Exercise aim: In the records below, find the line containing "R201: 27k (+9V, N9) -> none" and restate it and all lines after it exactly, through the last line.
START Data to examine
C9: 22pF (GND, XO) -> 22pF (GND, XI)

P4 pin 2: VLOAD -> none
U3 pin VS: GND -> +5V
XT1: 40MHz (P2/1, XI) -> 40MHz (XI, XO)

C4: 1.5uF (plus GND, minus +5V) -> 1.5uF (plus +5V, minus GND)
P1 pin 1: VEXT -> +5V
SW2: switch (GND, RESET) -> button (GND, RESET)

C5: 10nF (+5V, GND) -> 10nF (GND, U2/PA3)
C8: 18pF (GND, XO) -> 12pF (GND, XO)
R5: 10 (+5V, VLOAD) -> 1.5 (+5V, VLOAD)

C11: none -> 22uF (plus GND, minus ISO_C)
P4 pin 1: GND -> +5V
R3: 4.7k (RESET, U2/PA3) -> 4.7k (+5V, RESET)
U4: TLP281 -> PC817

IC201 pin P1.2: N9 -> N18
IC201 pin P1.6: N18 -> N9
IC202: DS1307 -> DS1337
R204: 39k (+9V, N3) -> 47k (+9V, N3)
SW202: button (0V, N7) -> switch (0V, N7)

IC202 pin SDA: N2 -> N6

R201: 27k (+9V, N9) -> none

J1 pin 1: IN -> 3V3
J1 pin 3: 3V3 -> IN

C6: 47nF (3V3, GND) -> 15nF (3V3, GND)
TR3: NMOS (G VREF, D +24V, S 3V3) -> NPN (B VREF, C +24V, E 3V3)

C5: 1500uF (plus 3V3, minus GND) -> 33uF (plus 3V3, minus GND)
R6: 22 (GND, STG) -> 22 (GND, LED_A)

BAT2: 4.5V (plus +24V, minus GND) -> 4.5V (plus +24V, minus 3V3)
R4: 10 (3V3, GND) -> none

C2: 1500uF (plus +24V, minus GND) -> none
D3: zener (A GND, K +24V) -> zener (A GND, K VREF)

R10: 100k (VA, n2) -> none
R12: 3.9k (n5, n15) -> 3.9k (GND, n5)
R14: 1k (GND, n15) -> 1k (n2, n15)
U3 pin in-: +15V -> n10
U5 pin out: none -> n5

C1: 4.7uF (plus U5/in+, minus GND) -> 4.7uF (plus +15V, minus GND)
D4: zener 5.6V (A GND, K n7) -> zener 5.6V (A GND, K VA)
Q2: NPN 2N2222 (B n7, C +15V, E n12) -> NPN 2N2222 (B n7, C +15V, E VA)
END Data to examine
Reply to the exercise:
R201: 27k (+9V, N9) -> none

J1 pin 1: IN -> 3V3
J1 pin 3: 3V3 -> IN

C6: 47nF (3V3, GND) -> 15nF (3V3, GND)
TR3: NMOS (G VREF, D +24V, S 3V3) -> NPN (B VREF, C +24V, E 3V3)

C5: 1500uF (plus 3V3, minus GND) -> 33uF (plus 3V3, minus GND)
R6: 22 (GND, STG) -> 22 (GND, LED_A)

BAT2: 4.5V (plus +24V, minus GND) -> 4.5V (plus +24V, minus 3V3)
R4: 10 (3V3, GND) -> none

C2: 1500uF (plus +24V, minus GND) -> none
D3: zener (A GND, K +24V) -> zener (A GND, K VREF)

R10: 100k (VA, n2) -> none
R12: 3.9k (n5, n15) -> 3.9k (GND, n5)
R14: 1k (GND, n15) -> 1k (n2, n15)
U3 pin in-: +15V -> n10
U5 pin out: none -> n5

C1: 4.7uF (plus U5/in+, minus GND) -> 4.7uF (plus +15V, minus GND)
D4: zener 5.6V (A GND, K n7) -> zener 5.6V (A GND, K VA)
Q2: NPN 2N2222 (B n7, C +15V, E n12) -> NPN 2N2222 (B n7, C +15V, E VA)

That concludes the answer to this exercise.